__TASK REQUIREMENTS__
Print the records again, character for character.

□ □ □ □ □ □ □

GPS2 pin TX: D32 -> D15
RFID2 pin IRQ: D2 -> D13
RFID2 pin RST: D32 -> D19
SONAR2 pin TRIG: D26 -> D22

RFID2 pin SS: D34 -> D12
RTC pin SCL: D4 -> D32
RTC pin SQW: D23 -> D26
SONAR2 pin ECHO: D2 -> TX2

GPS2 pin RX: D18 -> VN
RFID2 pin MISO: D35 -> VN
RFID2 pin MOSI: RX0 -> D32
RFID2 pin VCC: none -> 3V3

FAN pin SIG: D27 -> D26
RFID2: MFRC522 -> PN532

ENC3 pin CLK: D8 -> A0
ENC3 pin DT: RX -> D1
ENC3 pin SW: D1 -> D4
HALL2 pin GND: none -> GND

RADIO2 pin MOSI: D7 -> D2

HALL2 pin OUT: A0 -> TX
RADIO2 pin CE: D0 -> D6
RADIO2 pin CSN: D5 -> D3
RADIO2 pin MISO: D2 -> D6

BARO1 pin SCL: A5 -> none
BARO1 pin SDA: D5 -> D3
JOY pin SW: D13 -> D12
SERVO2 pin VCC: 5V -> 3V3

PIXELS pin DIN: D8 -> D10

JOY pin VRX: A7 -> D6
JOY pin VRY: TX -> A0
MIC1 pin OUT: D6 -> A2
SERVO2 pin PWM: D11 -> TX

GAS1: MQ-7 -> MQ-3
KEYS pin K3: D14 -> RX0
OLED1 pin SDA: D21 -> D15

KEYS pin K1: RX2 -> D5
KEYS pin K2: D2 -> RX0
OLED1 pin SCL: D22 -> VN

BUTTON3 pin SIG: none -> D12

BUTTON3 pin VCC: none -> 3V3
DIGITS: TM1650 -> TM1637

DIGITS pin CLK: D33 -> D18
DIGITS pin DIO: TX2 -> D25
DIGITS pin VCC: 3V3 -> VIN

□ □ □ □ □ □ □

__RESPONSE__
GPS2 pin TX: D32 -> D15
RFID2 pin IRQ: D2 -> D13
RFID2 pin RST: D32 -> D19
SONAR2 pin TRIG: D26 -> D22

RFID2 pin SS: D34 -> D12
RTC pin SCL: D4 -> D32
RTC pin SQW: D23 -> D26
SONAR2 pin ECHO: D2 -> TX2

GPS2 pin RX: D18 -> VN
RFID2 pin MISO: D35 -> VN
RFID2 pin MOSI: RX0 -> D32
RFID2 pin VCC: none -> 3V3

FAN pin SIG: D27 -> D26
RFID2: MFRC522 -> PN532

ENC3 pin CLK: D8 -> A0
ENC3 pin DT: RX -> D1
ENC3 pin SW: D1 -> D4
HALL2 pin GND: none -> GND

RADIO2 pin MOSI: D7 -> D2

HALL2 pin OUT: A0 -> TX
RADIO2 pin CE: D0 -> D6
RADIO2 pin CSN: D5 -> D3
RADIO2 pin MISO: D2 -> D6

BARO1 pin SCL: A5 -> none
BARO1 pin SDA: D5 -> D3
JOY pin SW: D13 -> D12
SERVO2 pin VCC: 5V -> 3V3

PIXELS pin DIN: D8 -> D10

JOY pin VRX: A7 -> D6
JOY pin VRY: TX -> A0
MIC1 pin OUT: D6 -> A2
SERVO2 pin PWM: D11 -> TX

GAS1: MQ-7 -> MQ-3
KEYS pin K3: D14 -> RX0
OLED1 pin SDA: D21 -> D15

KEYS pin K1: RX2 -> D5
KEYS pin K2: D2 -> RX0
OLED1 pin SCL: D22 -> VN

BUTTON3 pin SIG: none -> D12

BUTTON3 pin VCC: none -> 3V3
DIGITS: TM1650 -> TM1637

DIGITS pin CLK: D33 -> D18
DIGITS pin DIO: TX2 -> D25
DIGITS pin VCC: 3V3 -> VIN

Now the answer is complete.